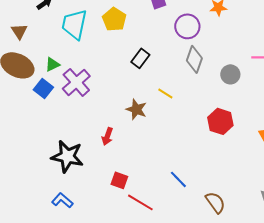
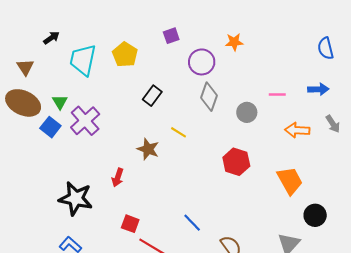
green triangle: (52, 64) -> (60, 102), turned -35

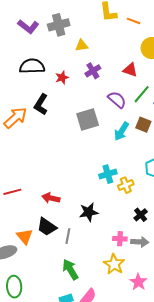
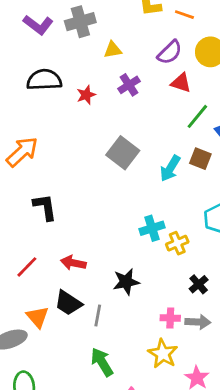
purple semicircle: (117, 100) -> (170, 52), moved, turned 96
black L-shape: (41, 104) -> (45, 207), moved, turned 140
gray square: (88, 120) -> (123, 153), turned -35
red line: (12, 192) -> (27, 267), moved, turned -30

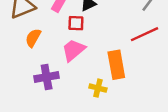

--

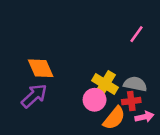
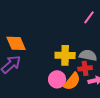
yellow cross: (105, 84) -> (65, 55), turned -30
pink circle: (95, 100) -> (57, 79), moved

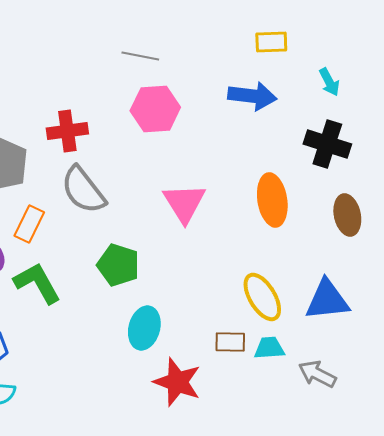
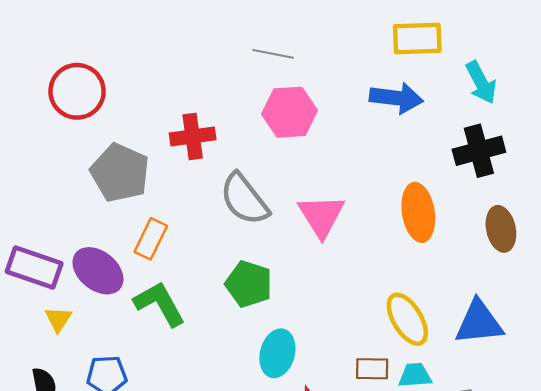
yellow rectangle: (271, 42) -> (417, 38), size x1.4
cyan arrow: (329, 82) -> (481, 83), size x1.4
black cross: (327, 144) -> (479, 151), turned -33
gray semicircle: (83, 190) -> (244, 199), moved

* **What this task involves**
Return the lines of the records that include the string "yellow".

* **Task output**
yellow cross: (105, 84) -> (65, 55), turned -30
yellow rectangle: (271, 42) -> (417, 38), size x1.4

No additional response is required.